The task
Without the images, repeat every line of the listing verbatim.

Data for processing
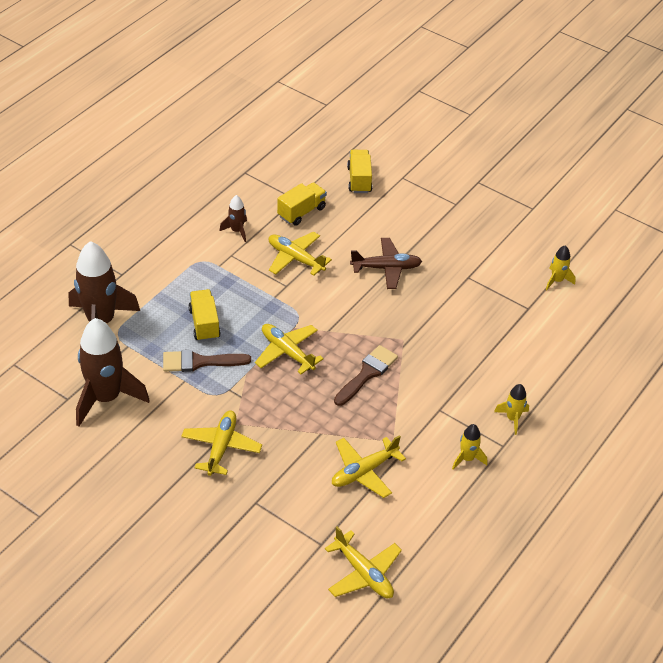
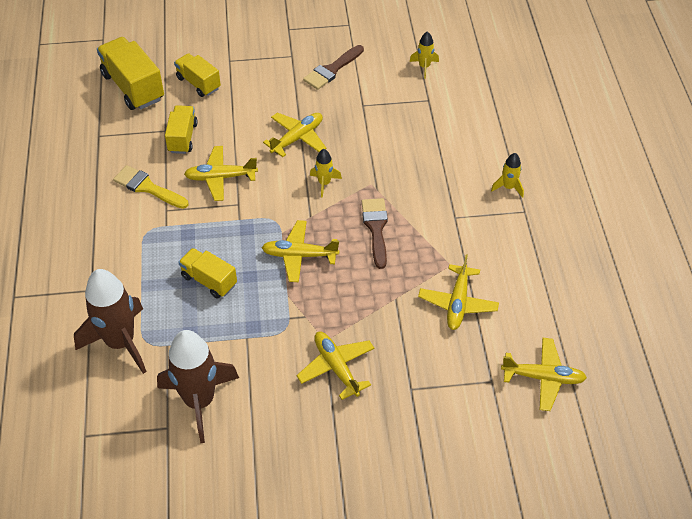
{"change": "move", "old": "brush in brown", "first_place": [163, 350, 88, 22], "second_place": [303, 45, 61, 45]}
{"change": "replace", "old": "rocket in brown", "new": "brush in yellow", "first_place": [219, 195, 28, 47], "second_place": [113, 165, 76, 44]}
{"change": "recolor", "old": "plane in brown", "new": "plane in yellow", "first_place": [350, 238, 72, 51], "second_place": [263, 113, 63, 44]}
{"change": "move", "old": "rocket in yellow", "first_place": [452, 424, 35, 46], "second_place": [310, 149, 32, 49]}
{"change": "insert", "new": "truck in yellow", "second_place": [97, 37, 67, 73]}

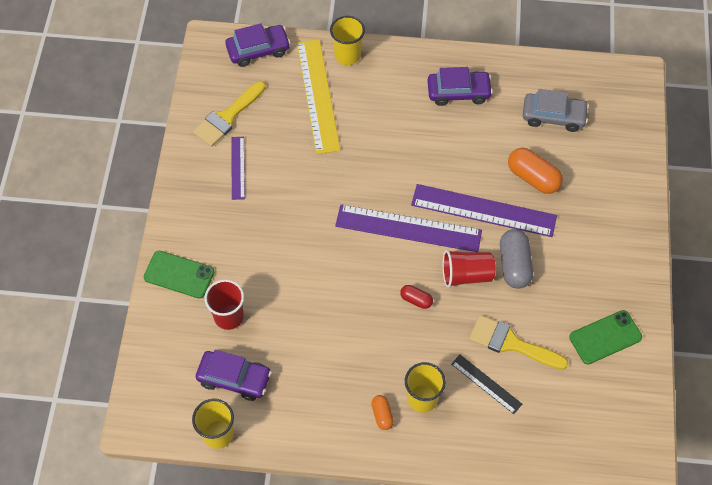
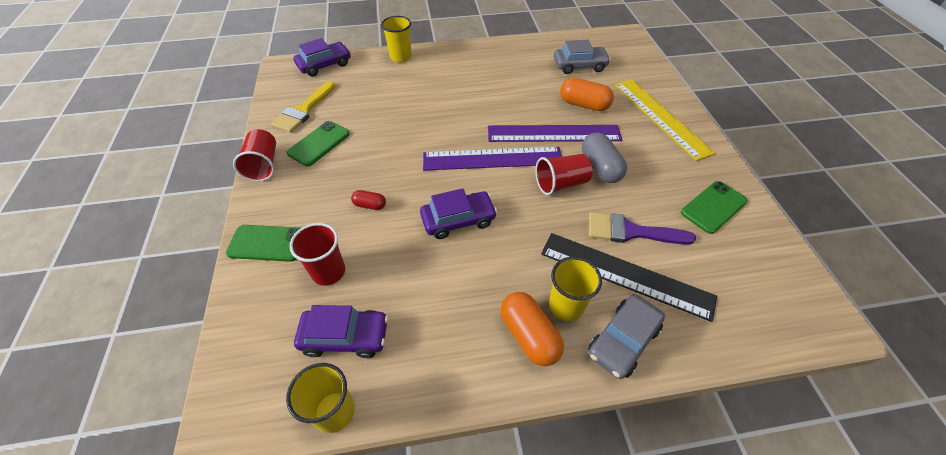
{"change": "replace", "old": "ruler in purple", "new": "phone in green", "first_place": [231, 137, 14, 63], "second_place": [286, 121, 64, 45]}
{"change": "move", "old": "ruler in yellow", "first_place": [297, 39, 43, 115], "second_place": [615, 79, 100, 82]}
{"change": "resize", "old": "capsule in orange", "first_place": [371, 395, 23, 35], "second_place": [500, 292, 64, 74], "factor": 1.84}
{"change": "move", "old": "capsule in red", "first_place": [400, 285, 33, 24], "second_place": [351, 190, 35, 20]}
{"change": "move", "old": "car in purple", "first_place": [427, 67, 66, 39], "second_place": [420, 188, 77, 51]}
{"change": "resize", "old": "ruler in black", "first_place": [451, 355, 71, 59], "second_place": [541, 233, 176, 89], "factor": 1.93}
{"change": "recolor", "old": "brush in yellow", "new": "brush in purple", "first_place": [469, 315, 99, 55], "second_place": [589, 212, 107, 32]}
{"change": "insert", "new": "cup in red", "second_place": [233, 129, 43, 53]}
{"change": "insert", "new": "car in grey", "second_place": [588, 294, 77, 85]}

Solution to this task
{"change": "move", "old": "brush in brown", "first_place": [163, 350, 88, 22], "second_place": [303, 45, 61, 45]}
{"change": "replace", "old": "rocket in brown", "new": "brush in yellow", "first_place": [219, 195, 28, 47], "second_place": [113, 165, 76, 44]}
{"change": "recolor", "old": "plane in brown", "new": "plane in yellow", "first_place": [350, 238, 72, 51], "second_place": [263, 113, 63, 44]}
{"change": "move", "old": "rocket in yellow", "first_place": [452, 424, 35, 46], "second_place": [310, 149, 32, 49]}
{"change": "insert", "new": "truck in yellow", "second_place": [97, 37, 67, 73]}

{"change": "replace", "old": "ruler in purple", "new": "phone in green", "first_place": [231, 137, 14, 63], "second_place": [286, 121, 64, 45]}
{"change": "move", "old": "ruler in yellow", "first_place": [297, 39, 43, 115], "second_place": [615, 79, 100, 82]}
{"change": "resize", "old": "capsule in orange", "first_place": [371, 395, 23, 35], "second_place": [500, 292, 64, 74], "factor": 1.84}
{"change": "move", "old": "capsule in red", "first_place": [400, 285, 33, 24], "second_place": [351, 190, 35, 20]}
{"change": "move", "old": "car in purple", "first_place": [427, 67, 66, 39], "second_place": [420, 188, 77, 51]}
{"change": "resize", "old": "ruler in black", "first_place": [451, 355, 71, 59], "second_place": [541, 233, 176, 89], "factor": 1.93}
{"change": "recolor", "old": "brush in yellow", "new": "brush in purple", "first_place": [469, 315, 99, 55], "second_place": [589, 212, 107, 32]}
{"change": "insert", "new": "cup in red", "second_place": [233, 129, 43, 53]}
{"change": "insert", "new": "car in grey", "second_place": [588, 294, 77, 85]}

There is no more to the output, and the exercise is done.